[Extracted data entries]
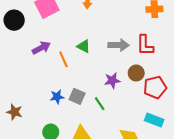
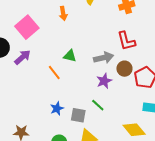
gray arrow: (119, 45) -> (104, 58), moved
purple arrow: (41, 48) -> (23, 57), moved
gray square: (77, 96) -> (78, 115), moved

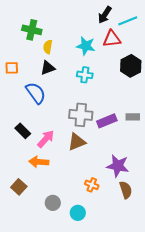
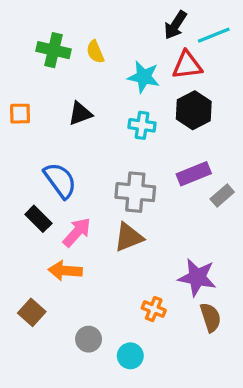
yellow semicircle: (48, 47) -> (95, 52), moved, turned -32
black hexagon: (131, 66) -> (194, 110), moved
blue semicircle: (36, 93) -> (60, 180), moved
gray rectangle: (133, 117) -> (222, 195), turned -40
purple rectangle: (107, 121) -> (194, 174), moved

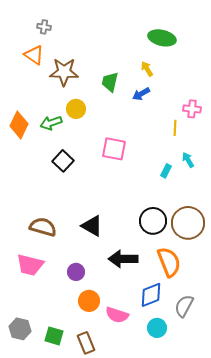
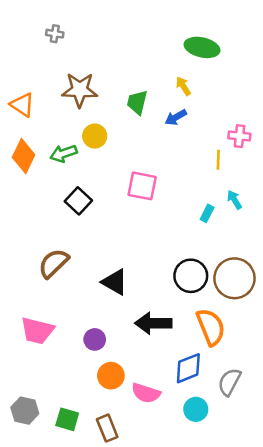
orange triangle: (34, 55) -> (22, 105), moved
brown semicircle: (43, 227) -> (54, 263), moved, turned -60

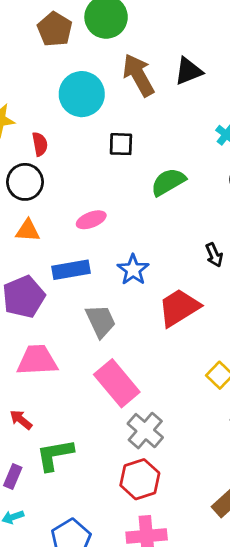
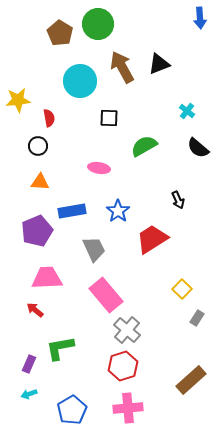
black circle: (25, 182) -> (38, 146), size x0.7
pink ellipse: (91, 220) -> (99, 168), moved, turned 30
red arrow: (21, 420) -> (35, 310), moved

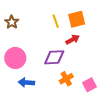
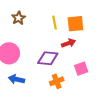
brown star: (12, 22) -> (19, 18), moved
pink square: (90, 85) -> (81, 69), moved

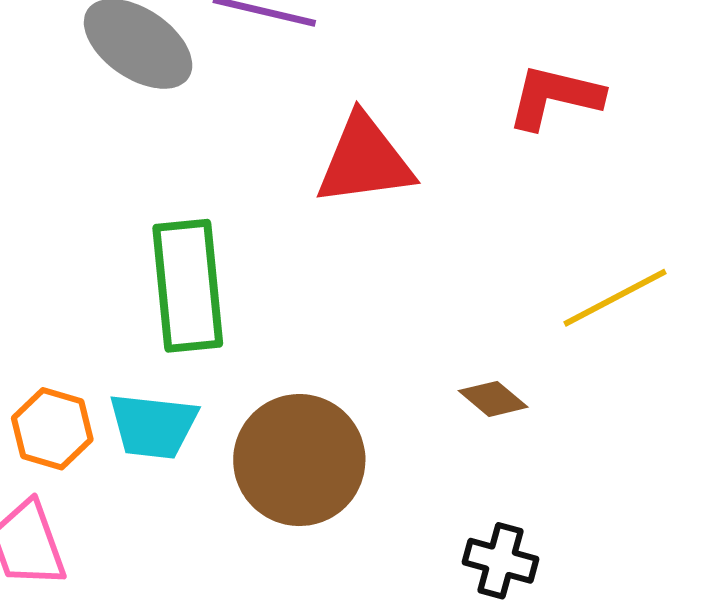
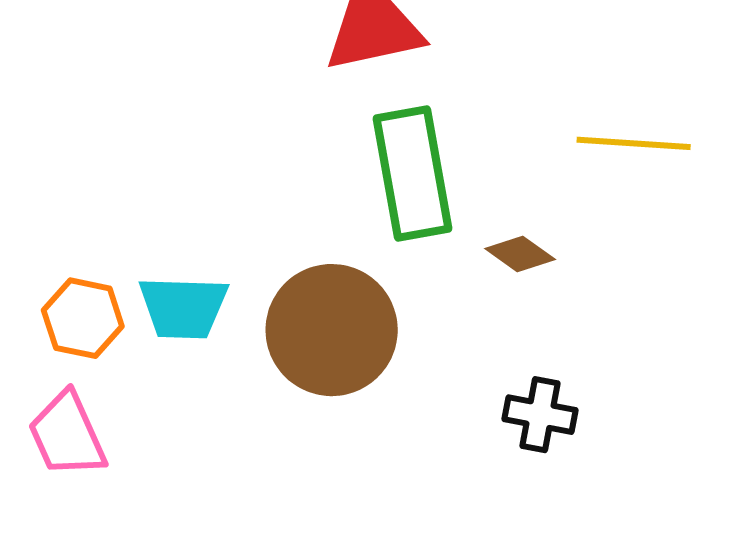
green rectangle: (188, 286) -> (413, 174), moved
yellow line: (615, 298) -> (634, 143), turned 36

(TRY IT): What is needed is every record above, returned exactly, with the pictures omitted.

(REPLY TO THE TASK):
gray arrow: (119, 45) -> (104, 58), moved
purple arrow: (41, 48) -> (23, 57), moved
gray square: (77, 96) -> (78, 115), moved

yellow semicircle: (48, 47) -> (95, 52), moved, turned -32
black hexagon: (131, 66) -> (194, 110), moved
blue semicircle: (36, 93) -> (60, 180), moved
gray rectangle: (133, 117) -> (222, 195), turned -40
purple rectangle: (107, 121) -> (194, 174), moved

orange triangle: (34, 55) -> (22, 105), moved
brown semicircle: (43, 227) -> (54, 263), moved, turned -60

black circle: (25, 182) -> (38, 146), size x0.7
pink ellipse: (91, 220) -> (99, 168), moved, turned 30
red arrow: (21, 420) -> (35, 310), moved

brown star: (12, 22) -> (19, 18), moved
pink square: (90, 85) -> (81, 69), moved

green rectangle: (188, 286) -> (413, 174), moved
yellow line: (615, 298) -> (634, 143), turned 36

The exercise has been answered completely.